### [What is required]
Output exactly, in the material below, the lines from the one with "none -> brown brick B8 level 1" through the one with "none -> brown brick K4:L5 level 2". Omit all pictures.

### [Provided information]

--- START ---

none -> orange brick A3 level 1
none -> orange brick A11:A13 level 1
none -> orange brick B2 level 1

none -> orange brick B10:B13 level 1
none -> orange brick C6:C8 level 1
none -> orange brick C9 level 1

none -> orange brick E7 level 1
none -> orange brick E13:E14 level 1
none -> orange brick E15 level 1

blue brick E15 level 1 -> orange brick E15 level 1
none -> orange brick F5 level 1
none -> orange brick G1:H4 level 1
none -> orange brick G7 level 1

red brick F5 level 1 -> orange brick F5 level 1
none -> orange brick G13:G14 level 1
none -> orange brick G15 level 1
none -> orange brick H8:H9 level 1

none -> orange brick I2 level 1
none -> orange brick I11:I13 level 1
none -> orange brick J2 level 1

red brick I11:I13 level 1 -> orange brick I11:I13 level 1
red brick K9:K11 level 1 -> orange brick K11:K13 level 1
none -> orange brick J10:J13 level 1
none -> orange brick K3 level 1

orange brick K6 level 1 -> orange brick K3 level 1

--- END ---
--- START ---

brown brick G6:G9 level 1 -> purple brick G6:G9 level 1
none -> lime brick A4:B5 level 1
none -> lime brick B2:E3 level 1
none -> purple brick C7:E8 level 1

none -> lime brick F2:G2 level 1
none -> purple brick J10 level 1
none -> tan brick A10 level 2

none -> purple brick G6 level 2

--- END ---
--- START ---

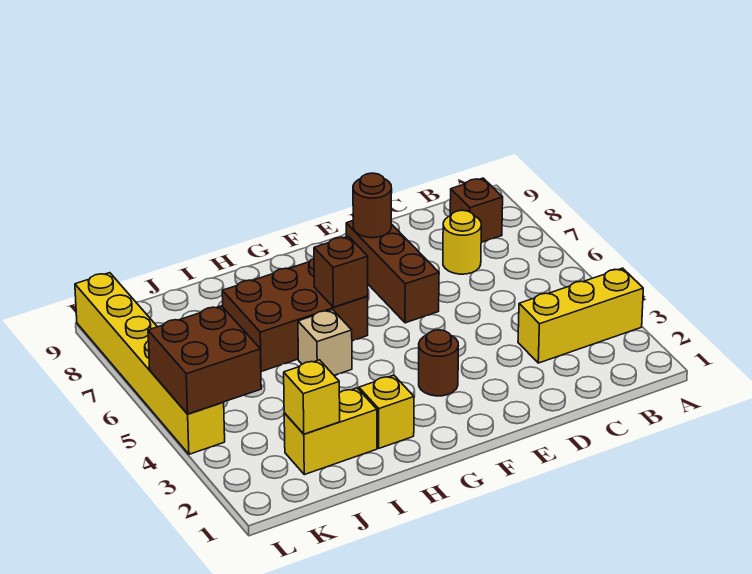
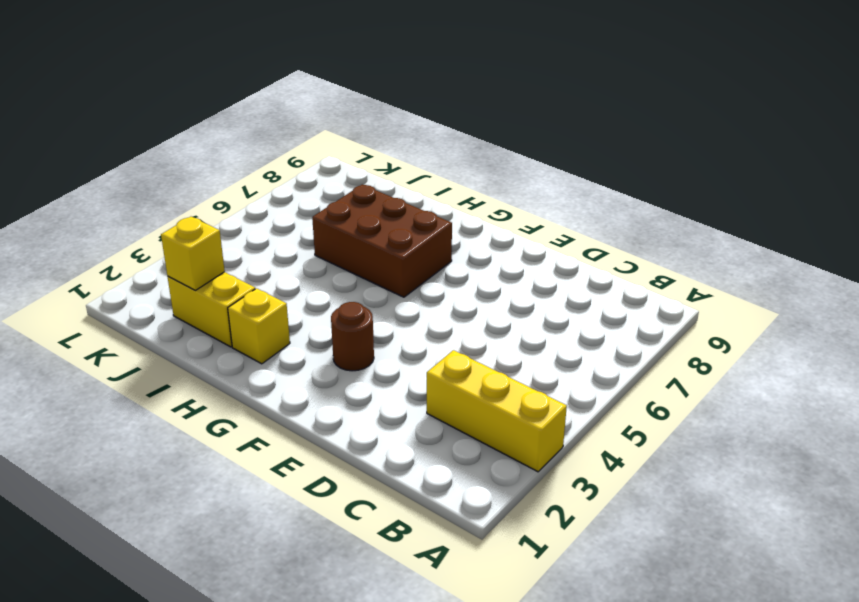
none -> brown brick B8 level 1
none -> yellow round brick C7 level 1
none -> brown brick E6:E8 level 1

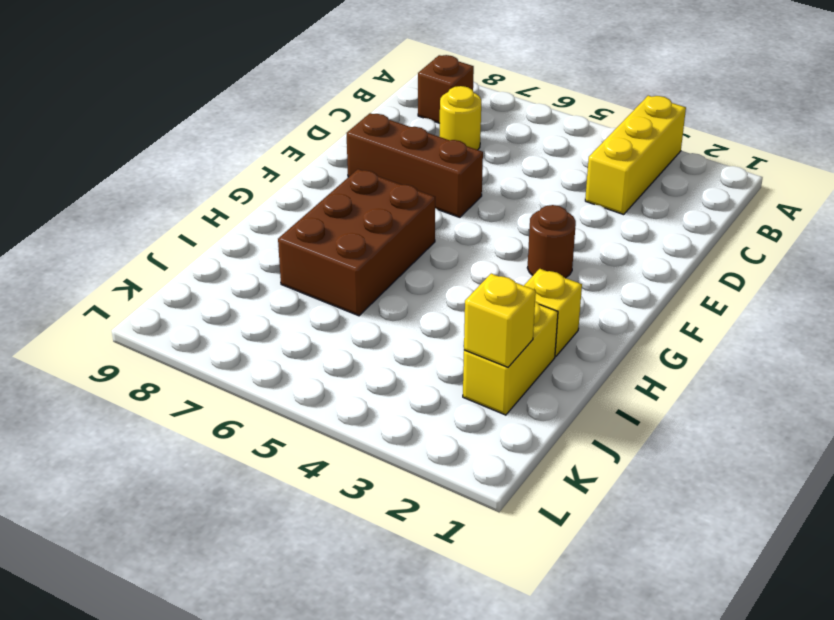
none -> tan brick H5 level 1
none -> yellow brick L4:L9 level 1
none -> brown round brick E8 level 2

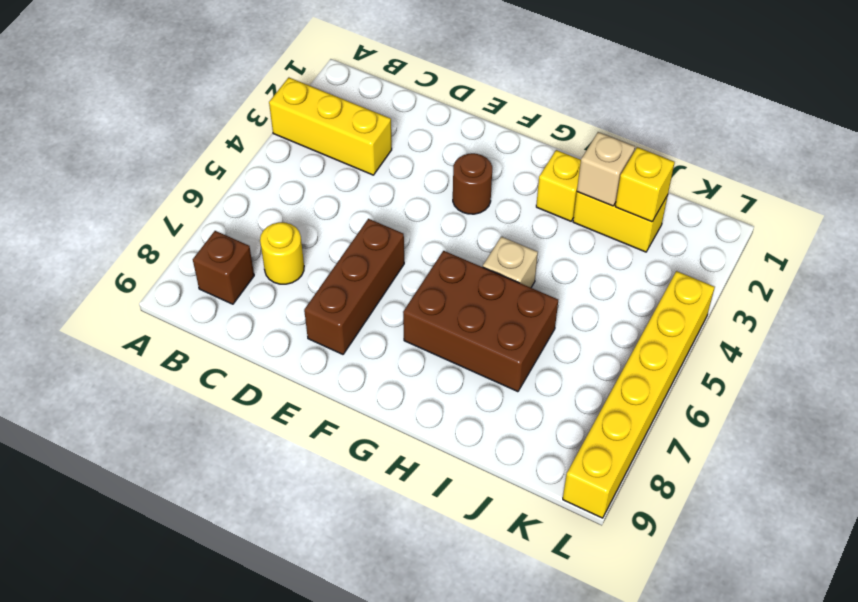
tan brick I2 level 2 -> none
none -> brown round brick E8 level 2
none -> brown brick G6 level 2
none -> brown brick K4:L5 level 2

--- END ---

### [Result]
none -> brown brick B8 level 1
none -> yellow round brick C7 level 1
none -> brown brick E6:E8 level 1

none -> tan brick H5 level 1
none -> yellow brick L4:L9 level 1
none -> brown round brick E8 level 2

tan brick I2 level 2 -> none
none -> brown round brick E8 level 2
none -> brown brick G6 level 2
none -> brown brick K4:L5 level 2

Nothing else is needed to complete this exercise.